* _Given material_:
-*-*-
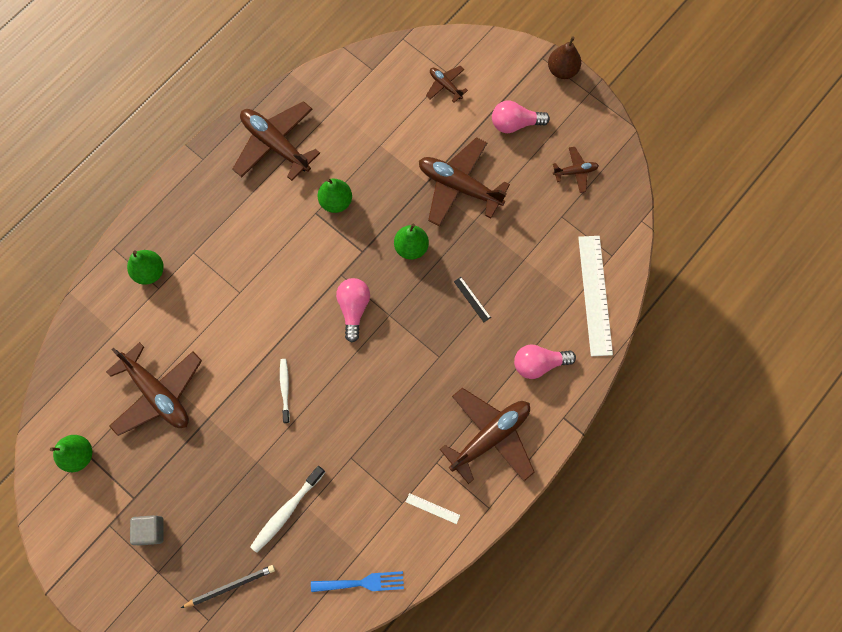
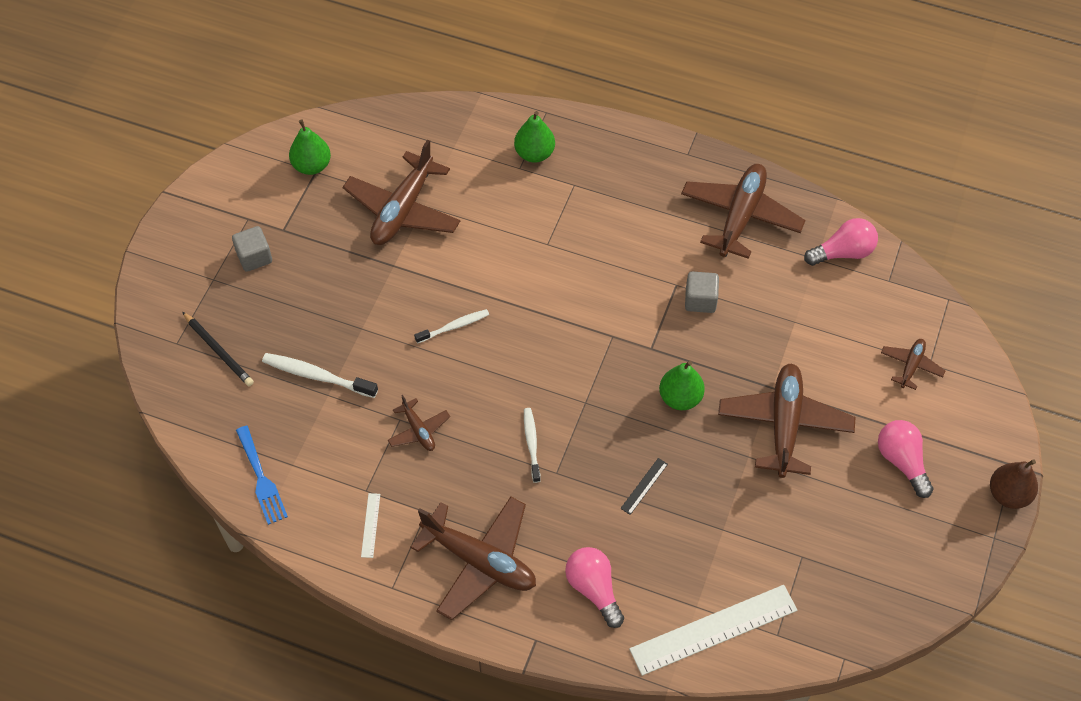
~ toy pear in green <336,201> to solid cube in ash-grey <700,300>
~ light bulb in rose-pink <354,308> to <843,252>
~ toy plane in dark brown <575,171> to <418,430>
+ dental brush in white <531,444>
-*-*-
* _Required work_:
Everything from the line with "<354,308> to <843,252>" down to the last line of the data above should be returned exactly, with both ends kept and nothing added.

* _Solution to this task_:
~ light bulb in rose-pink <354,308> to <843,252>
~ toy plane in dark brown <575,171> to <418,430>
+ dental brush in white <531,444>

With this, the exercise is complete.